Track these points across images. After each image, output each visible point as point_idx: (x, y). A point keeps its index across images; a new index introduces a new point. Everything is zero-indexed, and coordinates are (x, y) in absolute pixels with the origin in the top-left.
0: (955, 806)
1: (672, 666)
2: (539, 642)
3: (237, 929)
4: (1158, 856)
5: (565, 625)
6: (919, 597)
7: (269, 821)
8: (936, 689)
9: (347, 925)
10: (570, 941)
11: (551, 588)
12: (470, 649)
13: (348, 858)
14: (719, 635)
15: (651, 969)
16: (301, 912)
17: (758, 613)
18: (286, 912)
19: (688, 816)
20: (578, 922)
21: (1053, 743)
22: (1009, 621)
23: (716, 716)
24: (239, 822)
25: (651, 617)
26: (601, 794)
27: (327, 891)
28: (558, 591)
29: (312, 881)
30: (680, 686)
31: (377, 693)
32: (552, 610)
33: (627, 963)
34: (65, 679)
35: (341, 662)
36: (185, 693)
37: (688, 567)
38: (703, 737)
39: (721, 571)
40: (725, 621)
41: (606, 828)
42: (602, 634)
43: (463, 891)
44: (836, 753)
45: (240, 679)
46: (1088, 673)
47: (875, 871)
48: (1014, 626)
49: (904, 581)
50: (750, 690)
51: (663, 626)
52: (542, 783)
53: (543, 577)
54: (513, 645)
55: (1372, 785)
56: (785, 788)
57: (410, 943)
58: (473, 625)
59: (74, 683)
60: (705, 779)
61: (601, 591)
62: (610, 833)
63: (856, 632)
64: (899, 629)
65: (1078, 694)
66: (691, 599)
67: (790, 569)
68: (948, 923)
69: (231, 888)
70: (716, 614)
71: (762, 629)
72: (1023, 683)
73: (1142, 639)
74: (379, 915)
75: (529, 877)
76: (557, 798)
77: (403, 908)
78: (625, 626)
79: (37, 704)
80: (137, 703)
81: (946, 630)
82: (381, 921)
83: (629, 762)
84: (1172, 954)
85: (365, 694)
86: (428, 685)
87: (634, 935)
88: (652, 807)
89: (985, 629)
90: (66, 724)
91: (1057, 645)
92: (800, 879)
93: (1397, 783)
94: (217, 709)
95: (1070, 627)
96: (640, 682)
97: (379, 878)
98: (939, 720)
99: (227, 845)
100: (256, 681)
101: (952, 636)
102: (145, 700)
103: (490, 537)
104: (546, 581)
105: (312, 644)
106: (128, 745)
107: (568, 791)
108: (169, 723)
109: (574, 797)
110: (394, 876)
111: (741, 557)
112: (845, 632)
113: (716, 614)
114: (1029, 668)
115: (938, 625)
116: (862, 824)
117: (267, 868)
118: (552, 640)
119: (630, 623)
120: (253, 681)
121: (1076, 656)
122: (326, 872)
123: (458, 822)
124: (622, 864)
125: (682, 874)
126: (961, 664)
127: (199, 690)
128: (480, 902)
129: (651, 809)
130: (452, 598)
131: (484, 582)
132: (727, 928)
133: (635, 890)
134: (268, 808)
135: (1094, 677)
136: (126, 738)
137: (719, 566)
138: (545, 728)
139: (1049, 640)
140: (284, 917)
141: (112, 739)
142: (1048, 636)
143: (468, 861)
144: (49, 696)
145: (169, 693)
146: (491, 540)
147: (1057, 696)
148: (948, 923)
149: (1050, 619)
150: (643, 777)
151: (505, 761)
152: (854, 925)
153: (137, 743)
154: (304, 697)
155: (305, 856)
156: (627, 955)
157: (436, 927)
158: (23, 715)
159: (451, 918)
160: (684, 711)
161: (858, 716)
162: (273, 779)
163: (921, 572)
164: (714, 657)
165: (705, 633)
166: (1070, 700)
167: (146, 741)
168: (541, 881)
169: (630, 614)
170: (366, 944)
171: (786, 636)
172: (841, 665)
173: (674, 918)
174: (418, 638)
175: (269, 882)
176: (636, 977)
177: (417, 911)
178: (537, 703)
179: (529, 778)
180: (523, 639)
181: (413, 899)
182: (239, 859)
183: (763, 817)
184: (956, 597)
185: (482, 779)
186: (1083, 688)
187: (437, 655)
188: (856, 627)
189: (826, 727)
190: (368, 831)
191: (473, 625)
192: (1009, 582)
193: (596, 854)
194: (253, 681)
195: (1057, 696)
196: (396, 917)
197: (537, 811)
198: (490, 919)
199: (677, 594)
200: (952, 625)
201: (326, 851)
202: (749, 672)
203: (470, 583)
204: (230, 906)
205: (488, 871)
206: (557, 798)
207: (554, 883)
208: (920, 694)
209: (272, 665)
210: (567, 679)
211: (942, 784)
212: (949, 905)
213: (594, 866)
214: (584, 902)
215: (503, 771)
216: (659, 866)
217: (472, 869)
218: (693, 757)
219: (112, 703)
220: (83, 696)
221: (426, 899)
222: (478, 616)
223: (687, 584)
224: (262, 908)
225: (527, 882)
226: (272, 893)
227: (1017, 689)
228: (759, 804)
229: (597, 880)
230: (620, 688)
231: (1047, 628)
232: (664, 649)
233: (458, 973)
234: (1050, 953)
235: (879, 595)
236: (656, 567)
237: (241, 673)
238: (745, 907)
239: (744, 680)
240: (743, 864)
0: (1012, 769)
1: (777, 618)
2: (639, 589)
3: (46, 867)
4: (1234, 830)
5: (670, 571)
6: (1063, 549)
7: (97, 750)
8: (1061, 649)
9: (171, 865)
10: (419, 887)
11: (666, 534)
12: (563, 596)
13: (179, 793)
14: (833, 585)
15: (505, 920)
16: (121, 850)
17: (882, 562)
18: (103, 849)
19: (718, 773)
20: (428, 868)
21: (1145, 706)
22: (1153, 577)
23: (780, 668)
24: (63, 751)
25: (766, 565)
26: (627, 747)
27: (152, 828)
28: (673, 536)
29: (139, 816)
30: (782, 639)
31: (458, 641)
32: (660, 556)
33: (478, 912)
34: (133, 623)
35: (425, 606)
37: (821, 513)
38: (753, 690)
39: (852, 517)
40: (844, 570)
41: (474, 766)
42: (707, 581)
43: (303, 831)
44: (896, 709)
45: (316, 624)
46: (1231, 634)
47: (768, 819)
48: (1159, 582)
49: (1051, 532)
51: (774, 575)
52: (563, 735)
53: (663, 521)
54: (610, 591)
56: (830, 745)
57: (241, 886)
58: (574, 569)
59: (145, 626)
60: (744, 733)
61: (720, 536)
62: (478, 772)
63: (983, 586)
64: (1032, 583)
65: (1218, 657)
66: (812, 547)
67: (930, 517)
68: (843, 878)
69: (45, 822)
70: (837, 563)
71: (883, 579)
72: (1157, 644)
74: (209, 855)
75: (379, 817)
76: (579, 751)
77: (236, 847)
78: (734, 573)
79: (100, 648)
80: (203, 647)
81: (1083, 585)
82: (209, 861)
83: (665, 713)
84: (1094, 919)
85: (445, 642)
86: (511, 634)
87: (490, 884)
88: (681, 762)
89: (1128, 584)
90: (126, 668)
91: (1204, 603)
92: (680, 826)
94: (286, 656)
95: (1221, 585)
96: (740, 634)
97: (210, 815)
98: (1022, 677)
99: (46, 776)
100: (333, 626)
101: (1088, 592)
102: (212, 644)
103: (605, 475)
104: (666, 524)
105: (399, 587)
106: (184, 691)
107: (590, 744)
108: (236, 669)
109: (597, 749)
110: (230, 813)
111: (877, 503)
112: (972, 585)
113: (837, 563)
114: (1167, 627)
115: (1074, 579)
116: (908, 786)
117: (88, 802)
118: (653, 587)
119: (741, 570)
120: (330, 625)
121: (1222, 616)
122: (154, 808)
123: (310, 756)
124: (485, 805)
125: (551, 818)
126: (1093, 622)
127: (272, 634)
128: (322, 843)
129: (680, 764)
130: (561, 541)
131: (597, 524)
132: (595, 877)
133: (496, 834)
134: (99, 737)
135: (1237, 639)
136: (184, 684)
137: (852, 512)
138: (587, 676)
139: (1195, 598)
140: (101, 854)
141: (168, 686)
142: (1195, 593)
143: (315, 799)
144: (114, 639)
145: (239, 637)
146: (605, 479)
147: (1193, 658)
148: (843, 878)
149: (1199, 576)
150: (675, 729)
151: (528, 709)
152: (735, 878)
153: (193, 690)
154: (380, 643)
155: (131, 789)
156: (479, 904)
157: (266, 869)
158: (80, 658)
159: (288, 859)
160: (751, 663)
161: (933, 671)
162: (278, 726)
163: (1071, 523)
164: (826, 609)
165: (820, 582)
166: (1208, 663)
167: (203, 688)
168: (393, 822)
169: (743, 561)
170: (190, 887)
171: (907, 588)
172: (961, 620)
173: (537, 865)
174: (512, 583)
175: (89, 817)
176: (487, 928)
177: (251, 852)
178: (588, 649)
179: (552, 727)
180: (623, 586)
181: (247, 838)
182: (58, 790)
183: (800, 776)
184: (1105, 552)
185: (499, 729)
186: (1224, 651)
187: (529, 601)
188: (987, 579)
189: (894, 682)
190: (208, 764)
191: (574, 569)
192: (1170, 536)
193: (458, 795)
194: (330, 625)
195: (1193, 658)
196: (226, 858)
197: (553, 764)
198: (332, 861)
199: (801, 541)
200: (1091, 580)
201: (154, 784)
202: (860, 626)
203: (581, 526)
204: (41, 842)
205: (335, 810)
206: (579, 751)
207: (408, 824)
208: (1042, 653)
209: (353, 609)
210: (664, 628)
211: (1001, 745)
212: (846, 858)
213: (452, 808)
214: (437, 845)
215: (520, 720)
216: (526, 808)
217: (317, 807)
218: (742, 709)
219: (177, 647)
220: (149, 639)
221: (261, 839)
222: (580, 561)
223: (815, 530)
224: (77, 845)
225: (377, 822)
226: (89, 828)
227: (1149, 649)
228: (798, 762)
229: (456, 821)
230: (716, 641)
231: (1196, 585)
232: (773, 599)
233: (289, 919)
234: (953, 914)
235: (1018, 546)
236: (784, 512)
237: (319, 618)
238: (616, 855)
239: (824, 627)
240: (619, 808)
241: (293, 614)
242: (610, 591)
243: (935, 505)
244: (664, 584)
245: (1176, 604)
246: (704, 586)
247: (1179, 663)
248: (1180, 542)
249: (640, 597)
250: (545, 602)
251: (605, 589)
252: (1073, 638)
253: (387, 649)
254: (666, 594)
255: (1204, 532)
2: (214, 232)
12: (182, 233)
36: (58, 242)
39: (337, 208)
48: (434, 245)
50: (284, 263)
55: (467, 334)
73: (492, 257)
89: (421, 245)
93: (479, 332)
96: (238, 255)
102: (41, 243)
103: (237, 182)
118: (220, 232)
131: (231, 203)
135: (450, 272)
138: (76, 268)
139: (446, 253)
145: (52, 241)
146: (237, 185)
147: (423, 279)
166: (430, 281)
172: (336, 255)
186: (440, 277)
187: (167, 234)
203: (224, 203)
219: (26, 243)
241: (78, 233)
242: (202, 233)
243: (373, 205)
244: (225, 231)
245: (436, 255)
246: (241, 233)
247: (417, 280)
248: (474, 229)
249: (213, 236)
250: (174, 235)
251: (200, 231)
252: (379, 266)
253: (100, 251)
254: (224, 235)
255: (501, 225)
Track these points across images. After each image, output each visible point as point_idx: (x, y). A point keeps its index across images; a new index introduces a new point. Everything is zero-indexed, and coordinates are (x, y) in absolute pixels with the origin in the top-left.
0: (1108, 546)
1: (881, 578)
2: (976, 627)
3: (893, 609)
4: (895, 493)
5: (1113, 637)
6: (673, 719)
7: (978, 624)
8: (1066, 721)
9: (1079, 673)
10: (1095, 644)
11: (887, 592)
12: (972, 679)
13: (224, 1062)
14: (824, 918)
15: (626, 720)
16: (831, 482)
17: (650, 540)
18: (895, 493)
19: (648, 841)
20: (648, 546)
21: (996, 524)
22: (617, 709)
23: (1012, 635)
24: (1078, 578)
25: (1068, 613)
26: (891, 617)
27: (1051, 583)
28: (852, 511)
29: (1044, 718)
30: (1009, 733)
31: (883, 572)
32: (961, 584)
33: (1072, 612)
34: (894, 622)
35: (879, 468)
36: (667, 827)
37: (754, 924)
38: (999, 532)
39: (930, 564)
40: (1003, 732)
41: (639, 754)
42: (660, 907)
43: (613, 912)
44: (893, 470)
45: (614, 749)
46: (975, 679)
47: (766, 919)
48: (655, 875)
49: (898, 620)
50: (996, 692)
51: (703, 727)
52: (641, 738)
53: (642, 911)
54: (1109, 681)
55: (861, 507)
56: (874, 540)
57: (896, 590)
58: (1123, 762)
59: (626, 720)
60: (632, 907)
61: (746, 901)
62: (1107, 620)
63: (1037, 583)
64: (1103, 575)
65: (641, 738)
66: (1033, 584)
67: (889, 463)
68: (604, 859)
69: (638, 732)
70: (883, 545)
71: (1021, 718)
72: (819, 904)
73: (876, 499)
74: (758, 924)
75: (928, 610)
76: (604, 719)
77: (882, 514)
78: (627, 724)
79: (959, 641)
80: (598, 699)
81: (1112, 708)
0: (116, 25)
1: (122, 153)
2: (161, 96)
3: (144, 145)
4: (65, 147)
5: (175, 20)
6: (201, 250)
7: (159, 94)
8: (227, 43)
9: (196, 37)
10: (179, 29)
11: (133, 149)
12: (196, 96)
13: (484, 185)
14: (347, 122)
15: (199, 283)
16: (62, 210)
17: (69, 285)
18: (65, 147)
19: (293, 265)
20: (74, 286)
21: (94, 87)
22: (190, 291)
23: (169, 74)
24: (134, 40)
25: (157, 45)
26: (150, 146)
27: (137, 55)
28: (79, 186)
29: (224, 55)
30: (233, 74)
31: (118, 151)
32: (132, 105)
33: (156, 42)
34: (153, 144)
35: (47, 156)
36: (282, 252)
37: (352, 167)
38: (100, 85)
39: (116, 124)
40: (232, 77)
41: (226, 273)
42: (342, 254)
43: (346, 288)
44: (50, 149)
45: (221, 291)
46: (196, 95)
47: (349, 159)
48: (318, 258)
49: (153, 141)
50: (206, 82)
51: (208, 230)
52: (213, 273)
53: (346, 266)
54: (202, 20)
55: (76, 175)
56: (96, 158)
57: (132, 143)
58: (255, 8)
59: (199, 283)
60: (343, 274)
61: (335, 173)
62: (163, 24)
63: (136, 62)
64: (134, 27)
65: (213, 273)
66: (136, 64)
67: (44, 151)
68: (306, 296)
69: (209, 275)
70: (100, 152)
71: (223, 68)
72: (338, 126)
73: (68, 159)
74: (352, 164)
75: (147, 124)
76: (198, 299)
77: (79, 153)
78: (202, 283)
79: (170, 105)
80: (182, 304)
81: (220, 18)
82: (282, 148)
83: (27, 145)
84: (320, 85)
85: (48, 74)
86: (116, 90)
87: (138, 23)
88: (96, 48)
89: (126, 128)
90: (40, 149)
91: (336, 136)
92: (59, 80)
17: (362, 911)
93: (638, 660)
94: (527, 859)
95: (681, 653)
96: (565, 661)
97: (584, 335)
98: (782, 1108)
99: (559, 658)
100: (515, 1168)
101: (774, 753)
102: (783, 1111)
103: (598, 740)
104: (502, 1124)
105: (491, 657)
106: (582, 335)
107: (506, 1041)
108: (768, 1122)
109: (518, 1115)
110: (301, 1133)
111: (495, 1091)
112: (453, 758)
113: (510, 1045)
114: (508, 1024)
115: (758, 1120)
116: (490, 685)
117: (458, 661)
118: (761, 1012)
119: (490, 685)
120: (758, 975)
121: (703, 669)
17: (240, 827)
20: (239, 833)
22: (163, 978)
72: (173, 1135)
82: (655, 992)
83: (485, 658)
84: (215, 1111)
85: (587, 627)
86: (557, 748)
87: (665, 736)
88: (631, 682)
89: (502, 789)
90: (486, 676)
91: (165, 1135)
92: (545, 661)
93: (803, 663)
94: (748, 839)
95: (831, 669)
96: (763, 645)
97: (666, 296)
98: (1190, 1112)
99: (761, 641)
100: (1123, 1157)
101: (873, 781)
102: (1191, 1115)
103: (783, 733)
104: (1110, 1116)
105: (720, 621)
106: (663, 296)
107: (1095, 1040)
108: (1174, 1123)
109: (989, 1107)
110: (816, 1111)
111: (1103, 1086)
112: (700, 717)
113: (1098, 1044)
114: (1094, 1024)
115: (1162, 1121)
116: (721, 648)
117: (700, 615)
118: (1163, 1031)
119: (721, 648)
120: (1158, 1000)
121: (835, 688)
====================
#### EXERCISE TASK:
Switch every "(490, 685)" to "(491, 684)" in the part of the items that opens with the line containing "93: (638, 660)" and closes with the line containing "120: (758, 975)". Write out only that part again, with everything else unchanged.

#### OUTPUT BELOW:
93: (638, 660)
94: (527, 859)
95: (681, 653)
96: (565, 661)
97: (584, 335)
98: (782, 1108)
99: (559, 658)
100: (515, 1168)
101: (774, 753)
102: (783, 1111)
103: (598, 740)
104: (502, 1124)
105: (491, 657)
106: (582, 335)
107: (506, 1041)
108: (768, 1122)
109: (518, 1115)
110: (301, 1133)
111: (495, 1091)
112: (453, 758)
113: (510, 1045)
114: (508, 1024)
115: (758, 1120)
116: (491, 684)
117: (458, 661)
118: (761, 1012)
119: (491, 684)
120: (758, 975)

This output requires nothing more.